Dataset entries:
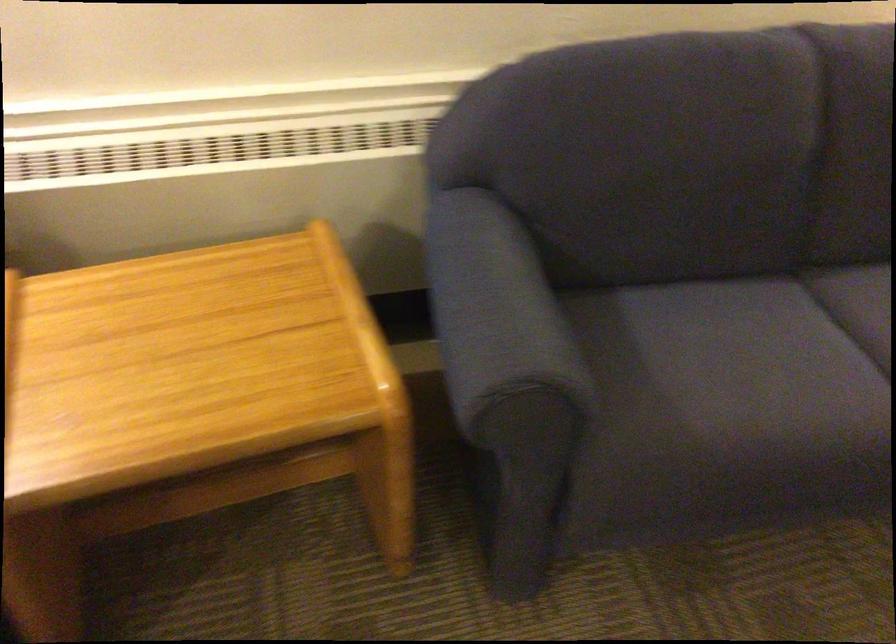
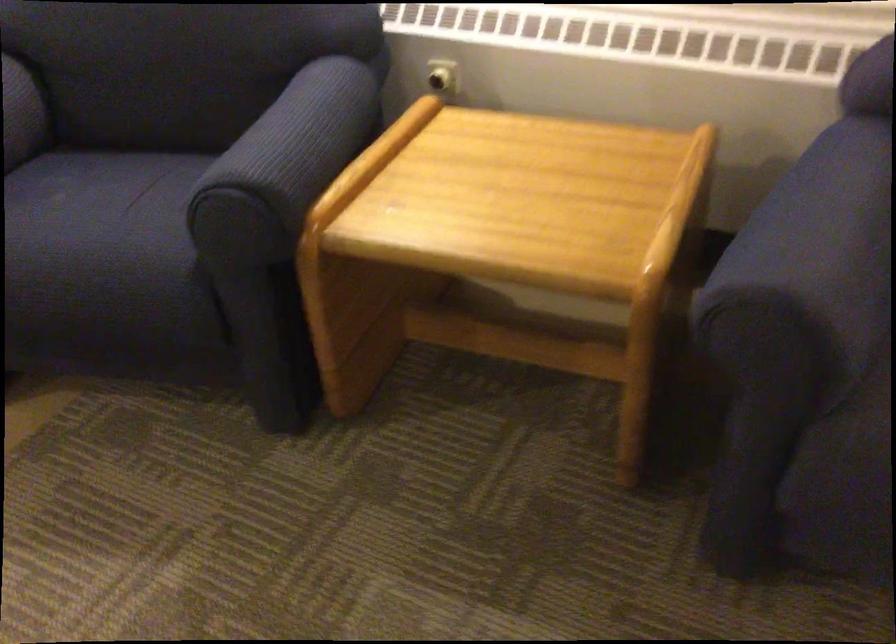
In the second image, find the point that corresponds to (530,313) in the first image.

(821, 238)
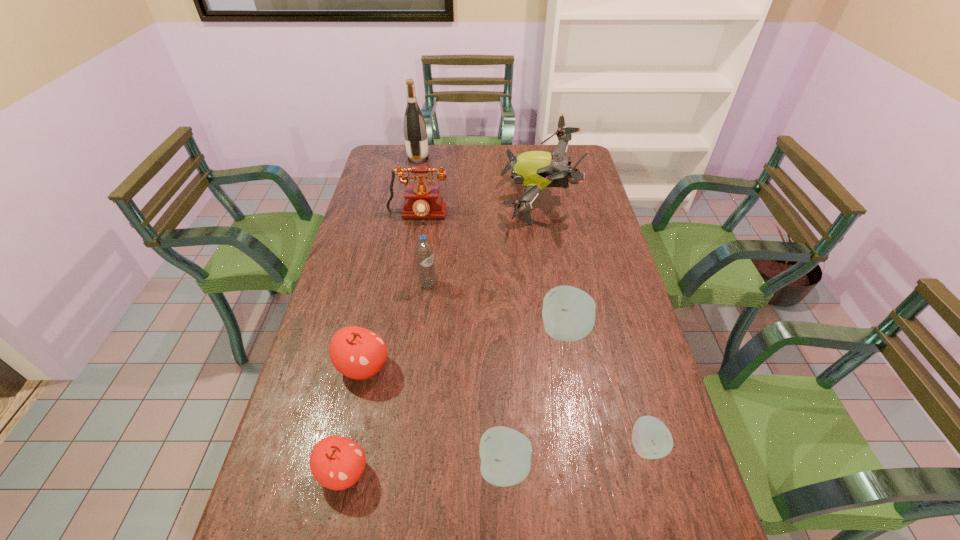
Where is `drone that is at the right edge`? Image resolution: width=960 pixels, height=540 pixels. drone that is at the right edge is located at coordinates (536, 170).

Locate an element on the screen. object positioned at the far left corner is located at coordinates (415, 132).

You are a GUI agent. You are given a task and a screenshot of the screen. Output one action in this format:
    pyautogui.click(x=<x>, y=<y>)
    Task: Click on the object at the far right corner
    
    Given the screenshot: What is the action you would take?
    pyautogui.click(x=536, y=170)

At what (x,y) coordinates should I click in order to perform the action: click on vacant point at the far edge. Please return your answer as a coordinate pair (x, y). Looking at the image, I should click on point(445,144).

The height and width of the screenshot is (540, 960). What are the coordinates of `free spot at the left edge of the desktop` in the screenshot? It's located at (378, 177).

Locate an element on the screen. This screenshot has width=960, height=540. vacant space at the right edge of the desktop is located at coordinates (586, 175).

Find the location of `vacant space in between the leftmost white apple and the water bottle`. vacant space in between the leftmost white apple and the water bottle is located at coordinates pyautogui.click(x=467, y=376).

Locate an element on the screen. vacant area that lies between the second smallest white apple and the second tallest object is located at coordinates (520, 334).

Locate an element on the screen. free space between the sixth nearest object and the second biggest white apple is located at coordinates (467, 376).

This screenshot has height=540, width=960. I want to click on empty location between the farthest object and the second apple from right to left, so click(492, 245).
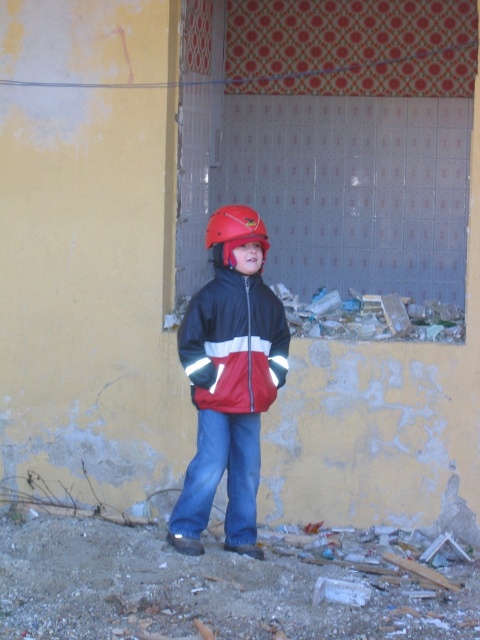
Is point (263, 243) closer to viewer compared to point (262, 230)?

No, it is not.

Where is `matte black jacket at center`? The width and height of the screenshot is (480, 640). matte black jacket at center is located at coordinates (229, 380).

Is matte black jacket at center in front of red matte jacket at center?

No.

Does point (228, 484) come in front of point (219, 307)?

That is False.

Where is `matte black jacket at center`? matte black jacket at center is located at coordinates (229, 380).

Where is `matte black jacket at center`? The height and width of the screenshot is (640, 480). matte black jacket at center is located at coordinates (229, 380).

Does point (355, 314) lie in front of point (260, 221)?

No, it is behind (260, 221).

Is broken glass shards at lower center to the right of matte red helmet at center from the viewer's perspective?

Correct, you'll find broken glass shards at lower center to the right of matte red helmet at center.

Which is in front, point (288, 320) or point (230, 237)?

Point (230, 237) is in front.

At what (x,y) coordinates should I click in order to perform the action: click on broken glass shards at lower center. Please return your answer as a coordinate pair (x, y). The height and width of the screenshot is (640, 480). Looking at the image, I should click on (370, 316).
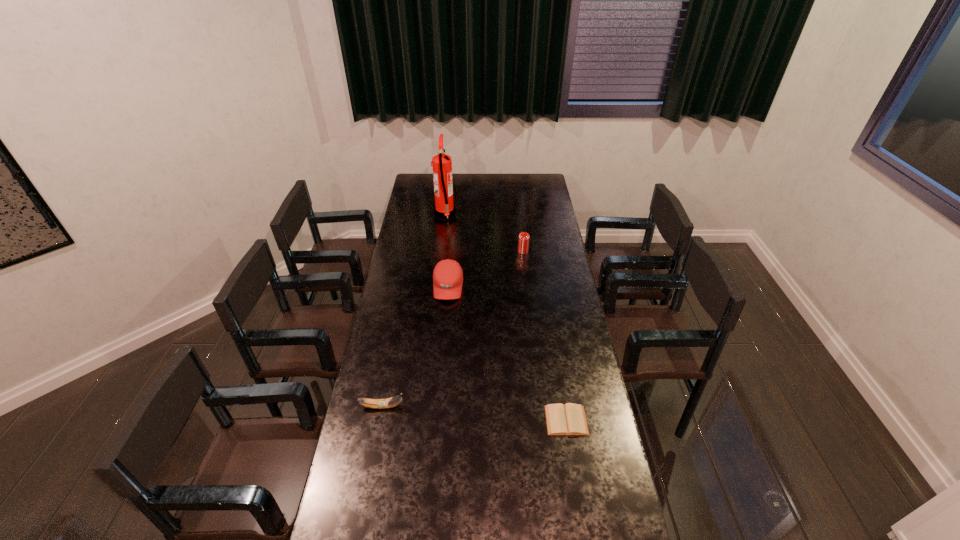
Find the location of `vacant region that satisfies the following two spatial constraints: 1. with the nozzle aimed from the tallest object; 2. on the left side of the second farthest object`. vacant region that satisfies the following two spatial constraints: 1. with the nozzle aimed from the tallest object; 2. on the left side of the second farthest object is located at coordinates (441, 251).

Identify the location of free space that satisfies the following two spatial constraints: 1. on the front side of the beer can; 2. on the left side of the diary. The height and width of the screenshot is (540, 960). (543, 420).

This screenshot has height=540, width=960. Identify the location of vacant point that satisfies the following two spatial constraints: 1. with the nozzle aimed from the fire extinguisher; 2. on the back side of the shortest object. (422, 420).

You are a GUI agent. You are given a task and a screenshot of the screen. Output one action in this format:
    pyautogui.click(x=<x>, y=<y>)
    Task: Click on the vacant area that satisfies the following two spatial constraints: 1. on the front-facing side of the cap; 2. on the peel of the leftmost object
    The height and width of the screenshot is (540, 960).
    Given the screenshot: What is the action you would take?
    pyautogui.click(x=439, y=407)

Find the location of a particular element. This screenshot has height=540, width=960. vacant space that satisfies the following two spatial constraints: 1. with the nozzle aimed from the fire extinguisher; 2. on the back side of the shortest object is located at coordinates (422, 420).

At what (x,y) coordinates should I click in order to perform the action: click on vacant space that satisfies the following two spatial constraints: 1. with the nozzle aimed from the diary; 2. on the right side of the tallest object. Please return your answer as a coordinate pair (x, y). The width and height of the screenshot is (960, 540). Looking at the image, I should click on (422, 420).

Identify the location of free space that satisfies the following two spatial constraints: 1. with the nozzle aimed from the fire extinguisher; 2. on the right side of the shortest object. (422, 420).

Locate an element on the screen. The width and height of the screenshot is (960, 540). free location that satisfies the following two spatial constraints: 1. on the front-facing side of the third farthest object; 2. on the right side of the diary is located at coordinates 437,420.

This screenshot has width=960, height=540. I want to click on free space that satisfies the following two spatial constraints: 1. on the front-facing side of the cap; 2. on the peel of the leftmost object, so click(439, 407).

Find the location of a particular element. vacant position in the image that satisfies the following two spatial constraints: 1. on the peel of the banana; 2. on the back side of the diary is located at coordinates (379, 420).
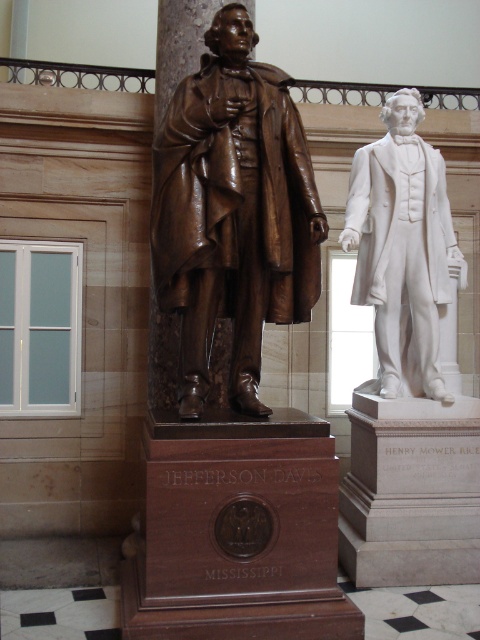
Which of these two, bronze statue at center or white marble statue at right, stands shorter?

bronze statue at center is shorter.

Does point (192, 145) come behind point (358, 205)?

No, (192, 145) is closer to viewer.

At what (x,y) coordinates should I click in order to perform the action: click on bronze statue at center. Please return your answer as a coordinate pair (x, y). This screenshot has width=480, height=640. Looking at the image, I should click on (232, 211).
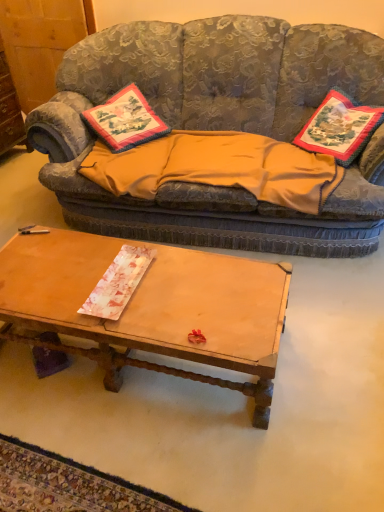
The height and width of the screenshot is (512, 384). Find the location of `vacant space in front of wooden coffee table at center`. vacant space in front of wooden coffee table at center is located at coordinates (145, 439).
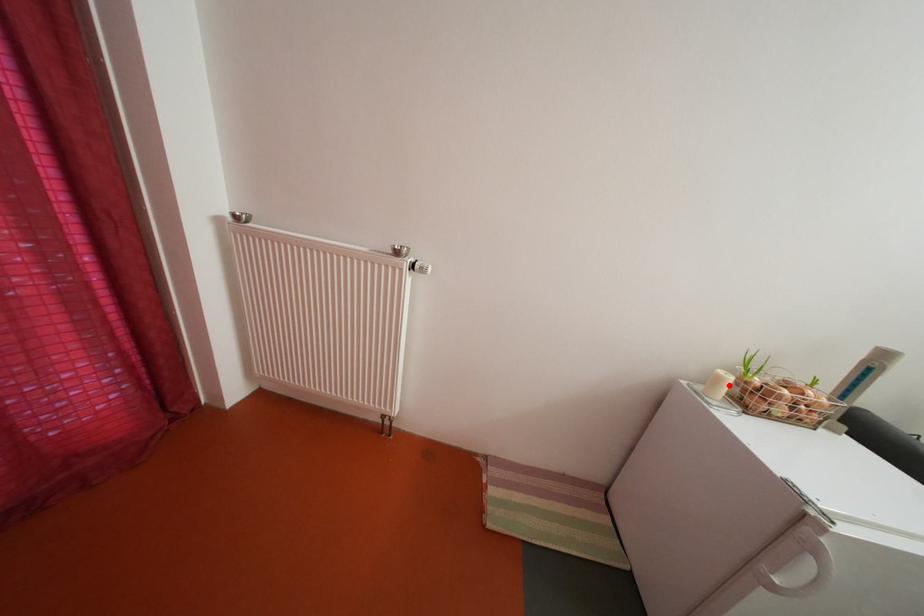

TASK STATEMENT:
Rewrite all of the records above, changing every "white apple" to "green apple" and leaving everything else as it is. Omit the pictures from your answer.

RESULT FOR THIS TASK:
In the second image, find the point that corresponds to (530,313) in the first image.

(821, 238)
Where is `drone that is at the right edge`? Image resolution: width=960 pixels, height=540 pixels. drone that is at the right edge is located at coordinates (536, 170).

Locate an element on the screen. object positioned at the far left corner is located at coordinates (415, 132).

You are a GUI agent. You are given a task and a screenshot of the screen. Output one action in this format:
    pyautogui.click(x=<x>, y=<y>)
    Task: Click on the object at the far right corner
    
    Given the screenshot: What is the action you would take?
    pyautogui.click(x=536, y=170)

At what (x,y) coordinates should I click in order to perform the action: click on vacant point at the far edge. Please return your answer as a coordinate pair (x, y). Looking at the image, I should click on point(445,144).

The height and width of the screenshot is (540, 960). What are the coordinates of `free spot at the left edge of the desktop` in the screenshot? It's located at (378, 177).

Locate an element on the screen. This screenshot has width=960, height=540. vacant space at the right edge of the desktop is located at coordinates (586, 175).

Find the location of `vacant space in between the leftmost green apple and the water bottle`. vacant space in between the leftmost green apple and the water bottle is located at coordinates pyautogui.click(x=467, y=376).

Locate an element on the screen. vacant area that lies between the second smallest green apple and the second tallest object is located at coordinates (520, 334).

Locate an element on the screen. free space between the sixth nearest object and the second biggest green apple is located at coordinates (467, 376).

This screenshot has height=540, width=960. I want to click on empty location between the farthest object and the second apple from right to left, so click(492, 245).
Is point (263, 243) closer to viewer compared to point (262, 230)?

No, it is not.

Where is `matte black jacket at center`? The width and height of the screenshot is (480, 640). matte black jacket at center is located at coordinates (229, 380).

Is matte black jacket at center in front of red matte jacket at center?

No.

Does point (228, 484) come in front of point (219, 307)?

That is False.

Where is `matte black jacket at center`? matte black jacket at center is located at coordinates (229, 380).

Where is `matte black jacket at center`? The height and width of the screenshot is (640, 480). matte black jacket at center is located at coordinates (229, 380).

Does point (355, 314) lie in front of point (260, 221)?

No, it is behind (260, 221).

Is broken glass shards at lower center to the right of matte red helmet at center from the viewer's perspective?

Correct, you'll find broken glass shards at lower center to the right of matte red helmet at center.

Which is in front, point (288, 320) or point (230, 237)?

Point (230, 237) is in front.

At what (x,y) coordinates should I click in order to perform the action: click on broken glass shards at lower center. Please return your answer as a coordinate pair (x, y). The height and width of the screenshot is (640, 480). Looking at the image, I should click on (370, 316).
Find the location of `vacant region that satisfies the following two spatial constraints: 1. with the nozzle aimed from the tallest object; 2. on the left side of the second farthest object`. vacant region that satisfies the following two spatial constraints: 1. with the nozzle aimed from the tallest object; 2. on the left side of the second farthest object is located at coordinates (441, 251).

Identify the location of free space that satisfies the following two spatial constraints: 1. on the front side of the beer can; 2. on the left side of the diary. The height and width of the screenshot is (540, 960). (543, 420).

This screenshot has height=540, width=960. Identify the location of vacant point that satisfies the following two spatial constraints: 1. with the nozzle aimed from the fire extinguisher; 2. on the back side of the shortest object. (422, 420).

You are a GUI agent. You are given a task and a screenshot of the screen. Output one action in this format:
    pyautogui.click(x=<x>, y=<y>)
    Task: Click on the vacant area that satisfies the following two spatial constraints: 1. on the front-facing side of the cap; 2. on the peel of the leftmost object
    The height and width of the screenshot is (540, 960).
    Given the screenshot: What is the action you would take?
    pyautogui.click(x=439, y=407)

Find the location of a particular element. This screenshot has height=540, width=960. vacant space that satisfies the following two spatial constraints: 1. with the nozzle aimed from the fire extinguisher; 2. on the back side of the shortest object is located at coordinates (422, 420).

At what (x,y) coordinates should I click in order to perform the action: click on vacant space that satisfies the following two spatial constraints: 1. with the nozzle aimed from the diary; 2. on the right side of the tallest object. Please return your answer as a coordinate pair (x, y). The width and height of the screenshot is (960, 540). Looking at the image, I should click on (422, 420).

Identify the location of free space that satisfies the following two spatial constraints: 1. with the nozzle aimed from the fire extinguisher; 2. on the right side of the shortest object. (422, 420).

Locate an element on the screen. The width and height of the screenshot is (960, 540). free location that satisfies the following two spatial constraints: 1. on the front-facing side of the third farthest object; 2. on the right side of the diary is located at coordinates 437,420.

This screenshot has width=960, height=540. I want to click on free space that satisfies the following two spatial constraints: 1. on the front-facing side of the cap; 2. on the peel of the leftmost object, so click(439, 407).

Find the location of a particular element. vacant position in the image that satisfies the following two spatial constraints: 1. on the peel of the banana; 2. on the back side of the diary is located at coordinates (379, 420).
Which of these two, bronze statue at center or white marble statue at right, stands shorter?

bronze statue at center is shorter.

Does point (192, 145) come behind point (358, 205)?

No, (192, 145) is closer to viewer.

At what (x,y) coordinates should I click in order to perform the action: click on bronze statue at center. Please return your answer as a coordinate pair (x, y). This screenshot has width=480, height=640. Looking at the image, I should click on (232, 211).
The height and width of the screenshot is (512, 384). Find the location of `vacant space in front of wooden coffee table at center`. vacant space in front of wooden coffee table at center is located at coordinates (145, 439).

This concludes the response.